• _Source records_:
-- -- --

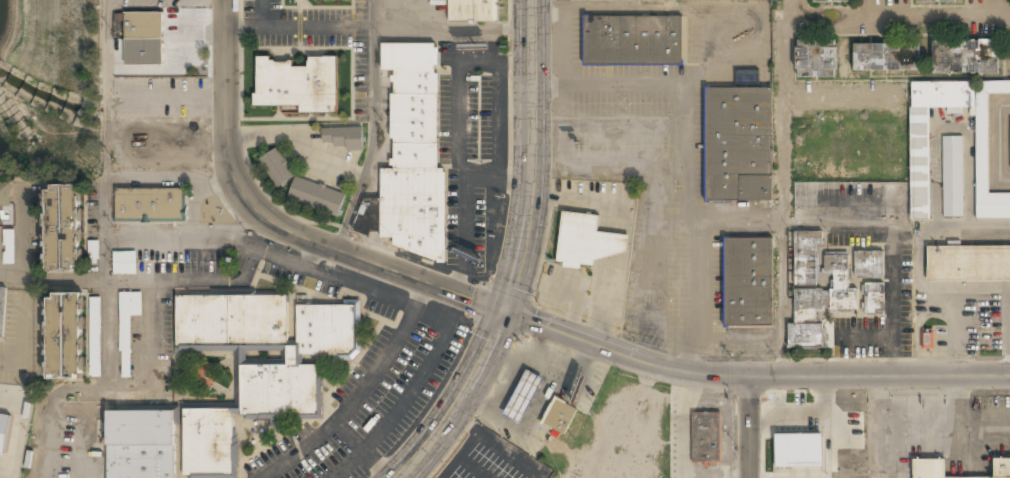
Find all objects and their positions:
building: (326, 0)
building: (639, 0)
building: (831, 1)
building: (939, 1)
building: (473, 11)
road: (261, 14)
building: (143, 26)
road: (379, 30)
building: (631, 41)
building: (965, 56)
building: (887, 58)
building: (815, 59)
road: (458, 76)
building: (746, 76)
building: (298, 84)
building: (1009, 119)
road: (373, 127)
building: (343, 138)
building: (738, 145)
building: (919, 152)
building: (410, 154)
building: (277, 168)
building: (952, 177)
building: (5, 195)
building: (317, 197)
building: (150, 205)
road: (463, 211)
building: (63, 228)
building: (585, 241)
building: (9, 248)
building: (93, 252)
road: (523, 256)
building: (124, 263)
building: (967, 264)
building: (868, 265)
building: (747, 282)
building: (816, 290)
building: (874, 300)
building: (3, 311)
traffic signals: (507, 311)
road: (517, 315)
building: (127, 328)
building: (64, 336)
building: (95, 337)
building: (928, 341)
building: (257, 366)
building: (523, 396)
gas station: (523, 396)
building: (558, 415)
road: (744, 426)
building: (4, 434)
building: (705, 437)
building: (141, 443)
building: (798, 450)
building: (1002, 468)
building: (929, 469)

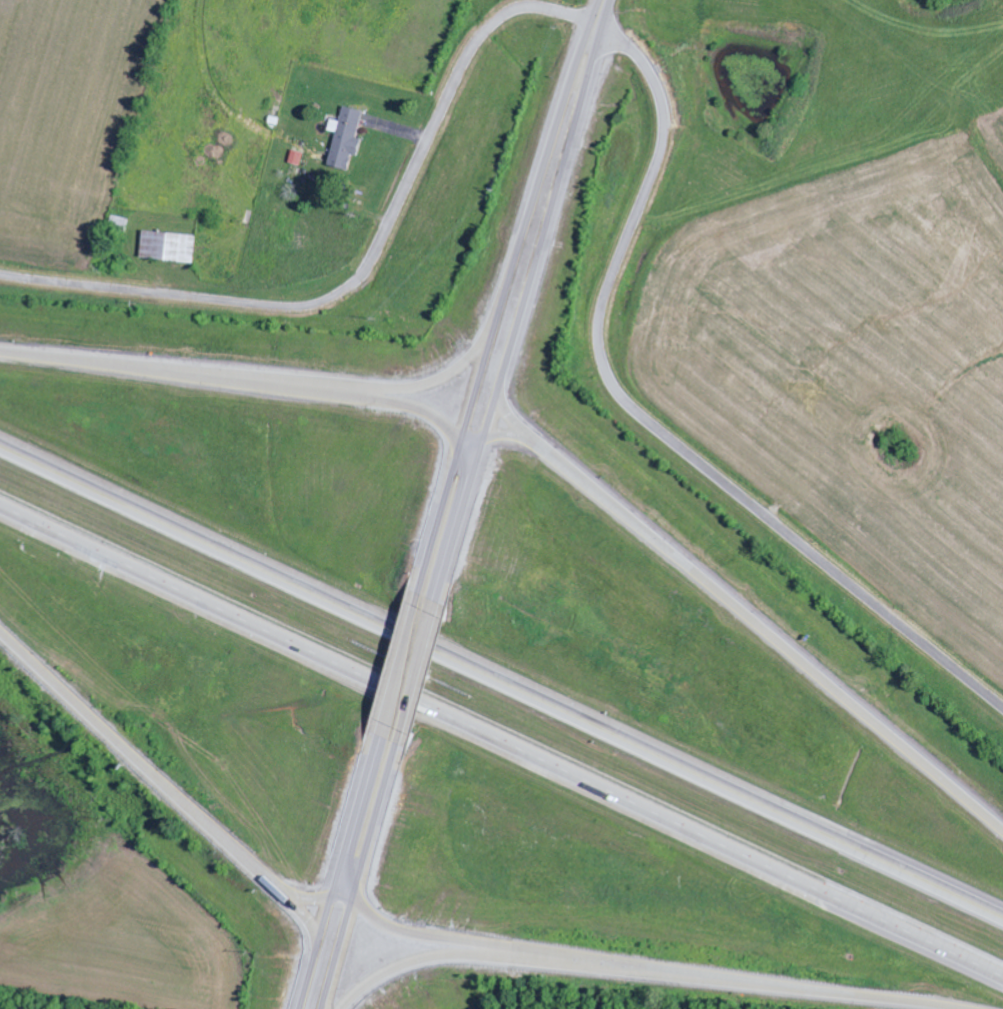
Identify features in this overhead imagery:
road: (601, 12)
building: (346, 139)
building: (297, 154)
building: (167, 248)
road: (367, 266)
road: (501, 314)
road: (519, 320)
road: (253, 379)
road: (408, 388)
road: (649, 422)
road: (536, 446)
road: (740, 610)
road: (396, 664)
road: (414, 672)
road: (501, 681)
road: (501, 742)
road: (175, 794)
road: (344, 866)
road: (361, 869)
road: (299, 909)
road: (456, 956)
road: (628, 970)

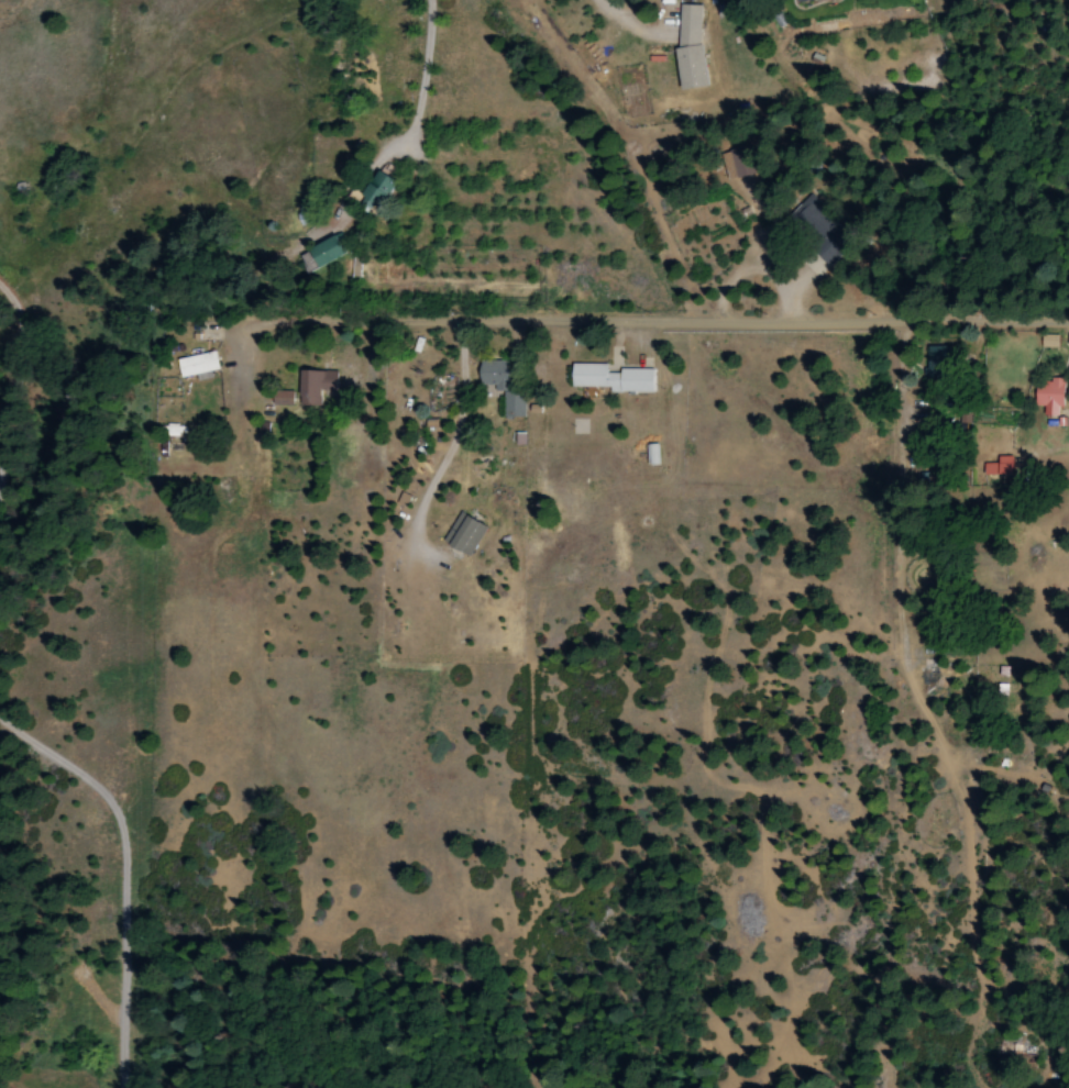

-- -- --

• _Problem statement_: Leaving aside the images, write out the entries above word for word.

• _Solution for this exercise_:
Find all objects and their positions:
building: (326, 0)
building: (639, 0)
building: (831, 1)
building: (939, 1)
building: (473, 11)
road: (261, 14)
building: (143, 26)
road: (379, 30)
building: (631, 41)
building: (965, 56)
building: (887, 58)
building: (815, 59)
road: (458, 76)
building: (746, 76)
building: (298, 84)
building: (1009, 119)
road: (373, 127)
building: (343, 138)
building: (738, 145)
building: (919, 152)
building: (410, 154)
building: (277, 168)
building: (952, 177)
building: (5, 195)
building: (317, 197)
building: (150, 205)
road: (463, 211)
building: (63, 228)
building: (585, 241)
building: (9, 248)
building: (93, 252)
road: (523, 256)
building: (124, 263)
building: (967, 264)
building: (868, 265)
building: (747, 282)
building: (816, 290)
building: (874, 300)
building: (3, 311)
traffic signals: (507, 311)
road: (517, 315)
building: (127, 328)
building: (64, 336)
building: (95, 337)
building: (928, 341)
building: (257, 366)
building: (523, 396)
gas station: (523, 396)
building: (558, 415)
road: (744, 426)
building: (4, 434)
building: (705, 437)
building: (141, 443)
building: (798, 450)
building: (1002, 468)
building: (929, 469)

Identify features in this overhead imagery:
road: (601, 12)
building: (346, 139)
building: (297, 154)
building: (167, 248)
road: (367, 266)
road: (501, 314)
road: (519, 320)
road: (253, 379)
road: (408, 388)
road: (649, 422)
road: (536, 446)
road: (740, 610)
road: (396, 664)
road: (414, 672)
road: (501, 681)
road: (501, 742)
road: (175, 794)
road: (344, 866)
road: (361, 869)
road: (299, 909)
road: (456, 956)
road: (628, 970)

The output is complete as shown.